What to work on —
Print the lines that run from the line with "D1: diode 1N4148" to the line with "U4 pin PB1: SIG15 -> none", keeping both end lines, exactly as they appear in the entries below, and nothing else.

-------- Material to process

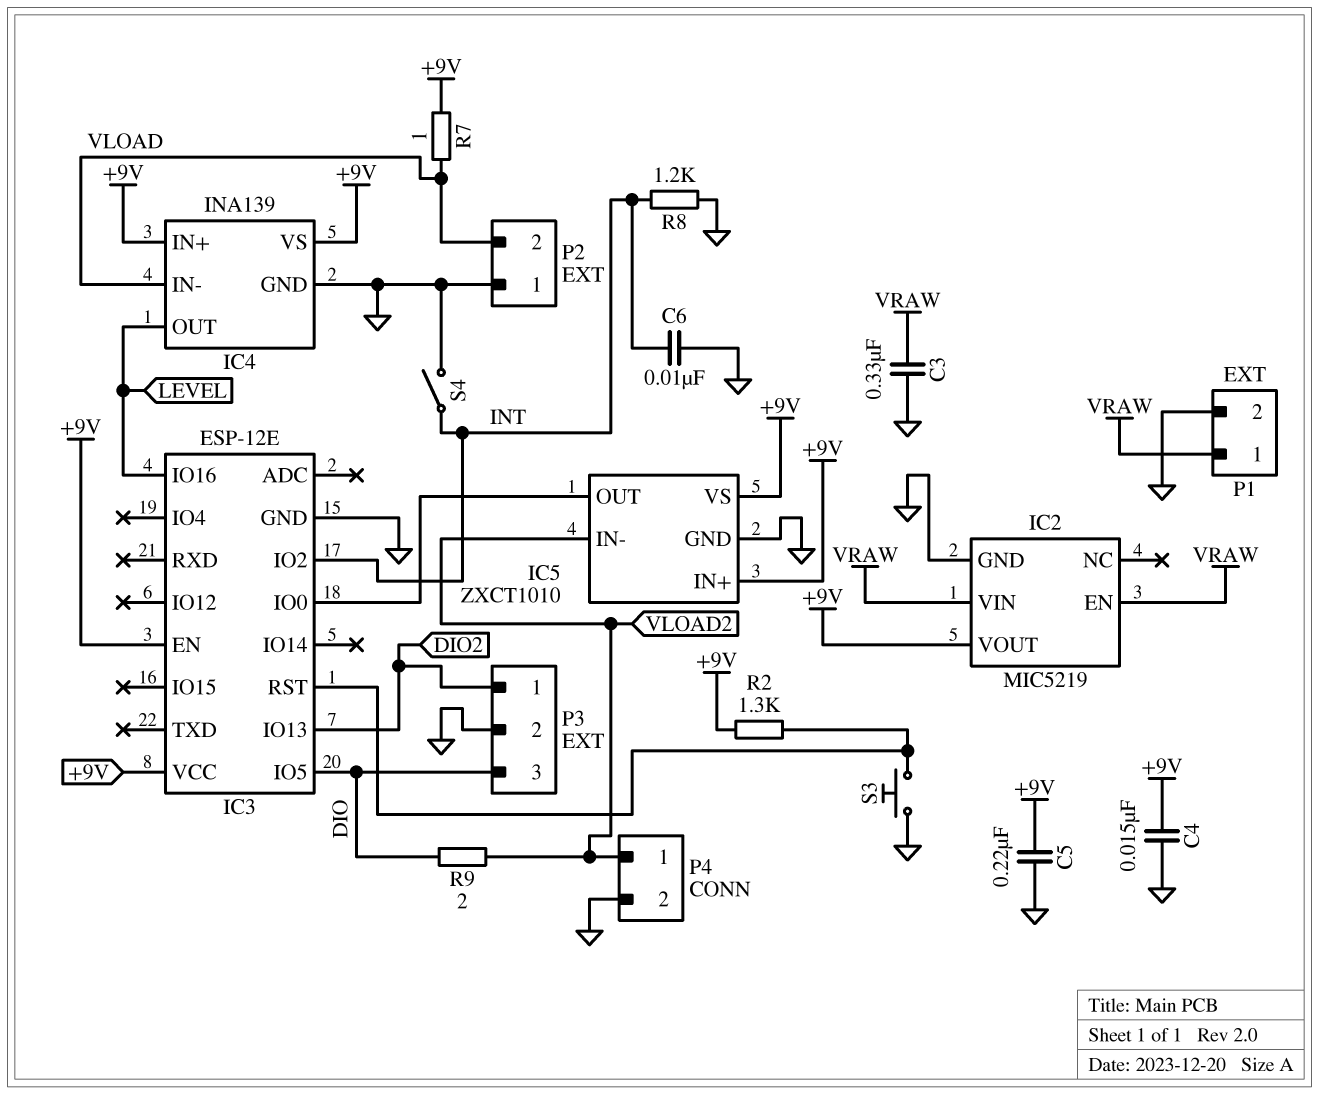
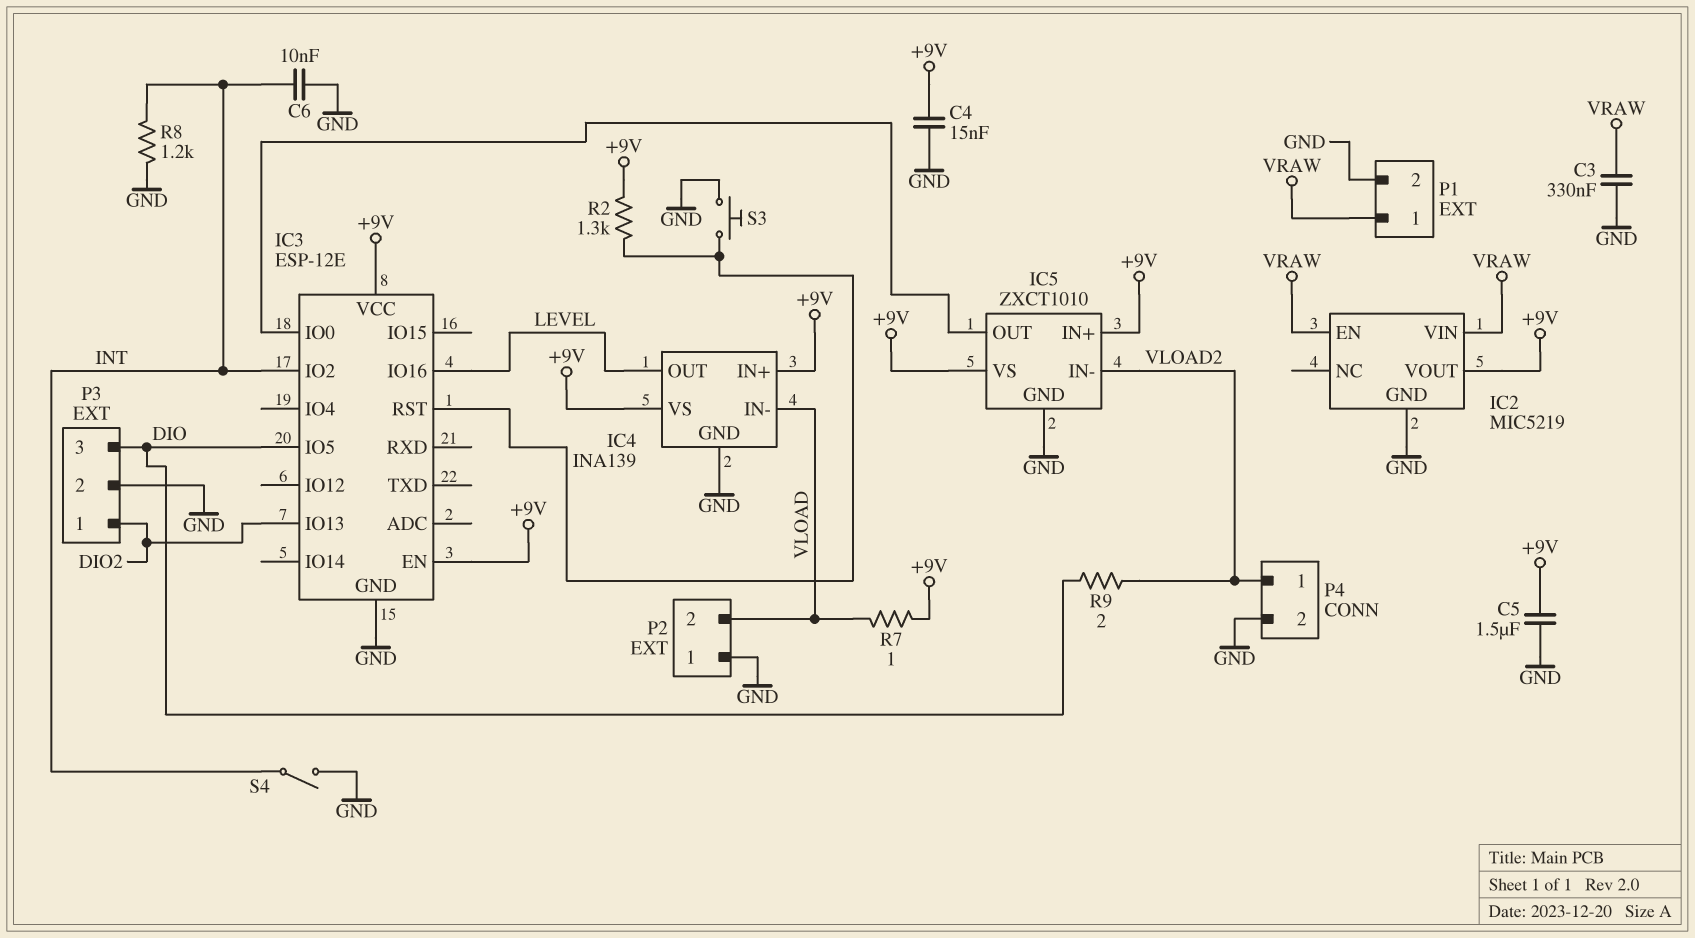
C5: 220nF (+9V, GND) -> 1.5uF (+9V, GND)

----------------
-------- Material to process

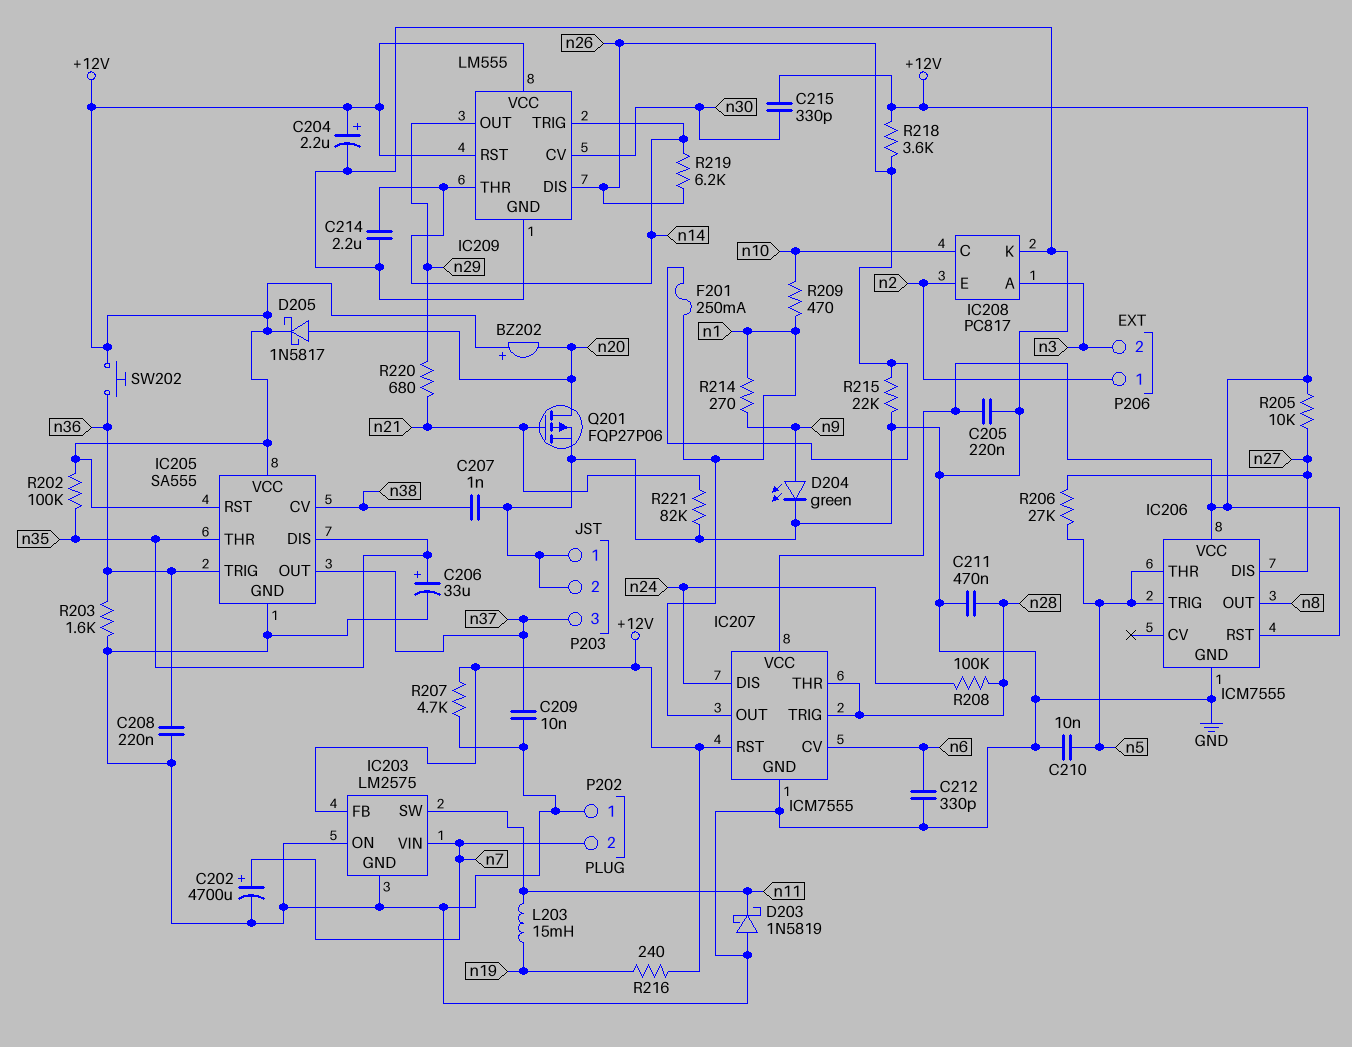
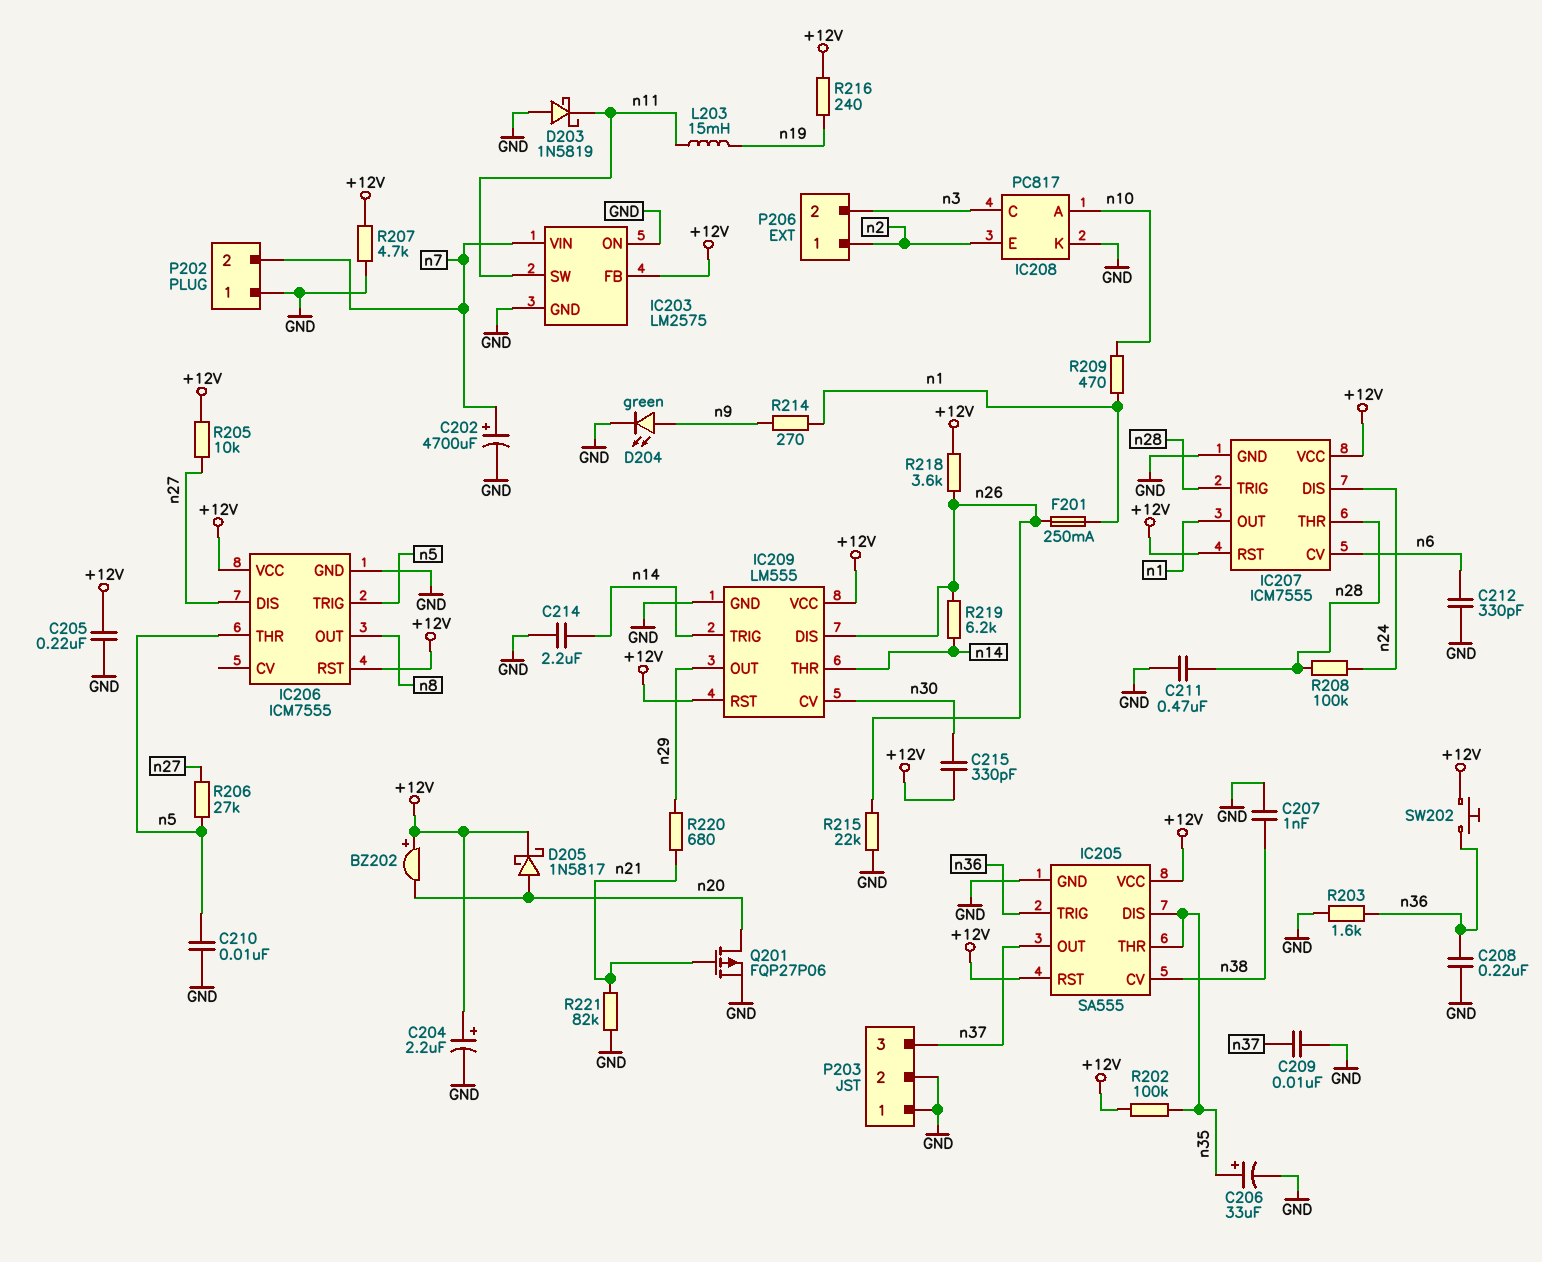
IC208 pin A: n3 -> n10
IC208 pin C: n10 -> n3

----------------
-------- Material to process

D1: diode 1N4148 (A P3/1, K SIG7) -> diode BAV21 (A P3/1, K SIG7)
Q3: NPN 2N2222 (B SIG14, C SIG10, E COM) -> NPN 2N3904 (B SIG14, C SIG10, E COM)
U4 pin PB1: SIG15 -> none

----------------

Answer box —
D1: diode 1N4148 (A P3/1, K SIG7) -> diode BAV21 (A P3/1, K SIG7)
Q3: NPN 2N2222 (B SIG14, C SIG10, E COM) -> NPN 2N3904 (B SIG14, C SIG10, E COM)
U4 pin PB1: SIG15 -> none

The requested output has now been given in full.